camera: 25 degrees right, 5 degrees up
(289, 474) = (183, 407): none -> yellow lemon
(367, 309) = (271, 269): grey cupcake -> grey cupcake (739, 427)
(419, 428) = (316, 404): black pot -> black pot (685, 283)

- - - - -

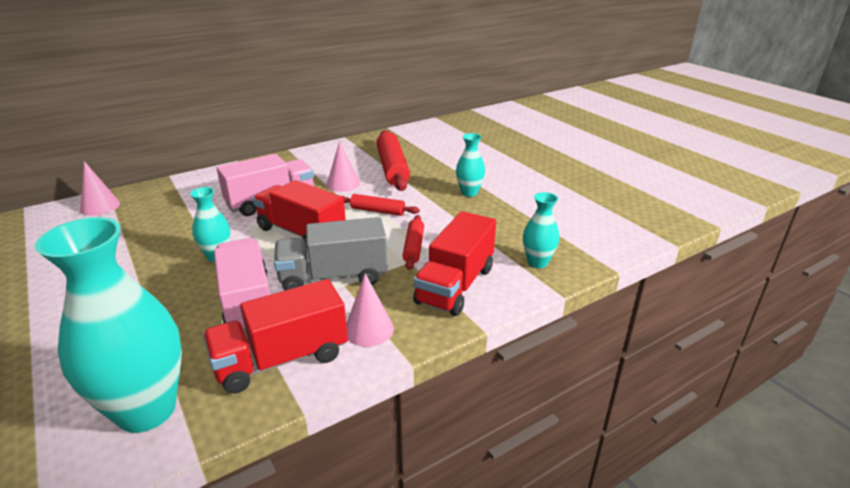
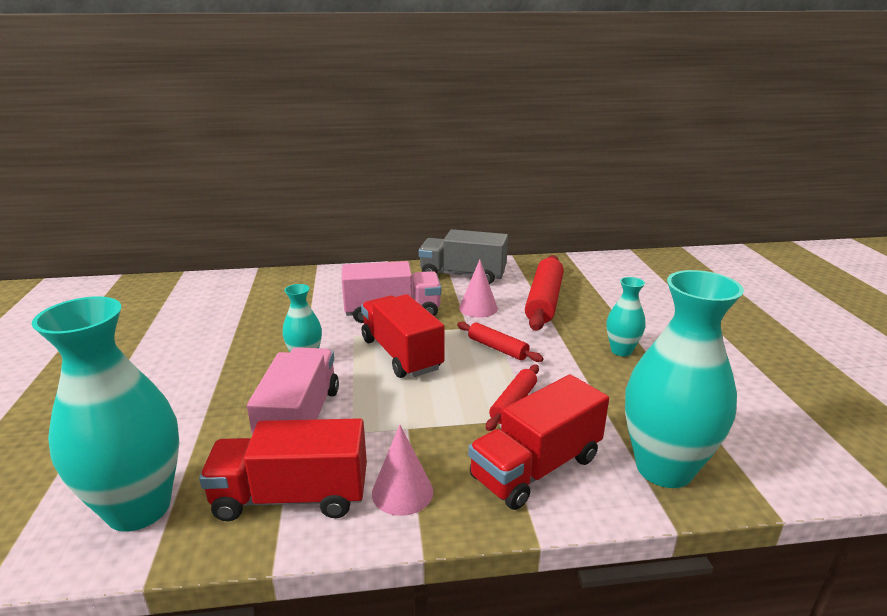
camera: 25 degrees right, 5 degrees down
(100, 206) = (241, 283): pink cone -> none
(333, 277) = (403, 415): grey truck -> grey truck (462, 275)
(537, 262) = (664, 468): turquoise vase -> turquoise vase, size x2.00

- - - - -

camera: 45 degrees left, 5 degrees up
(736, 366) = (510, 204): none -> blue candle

- - - - -

* THE PROBLEM *
Would you quote everything above from the line containing "camera: 25 degrees right, 5 degrees up" down to the line containing "(419, 428) = (316, 404): black"? Include both of those lines and nothing else.

* ANSWER TO THIS PROBLEM *
camera: 25 degrees right, 5 degrees up
(289, 474) = (183, 407): none -> yellow lemon
(367, 309) = (271, 269): grey cupcake -> grey cupcake (739, 427)
(419, 428) = (316, 404): black pot -> black pot (685, 283)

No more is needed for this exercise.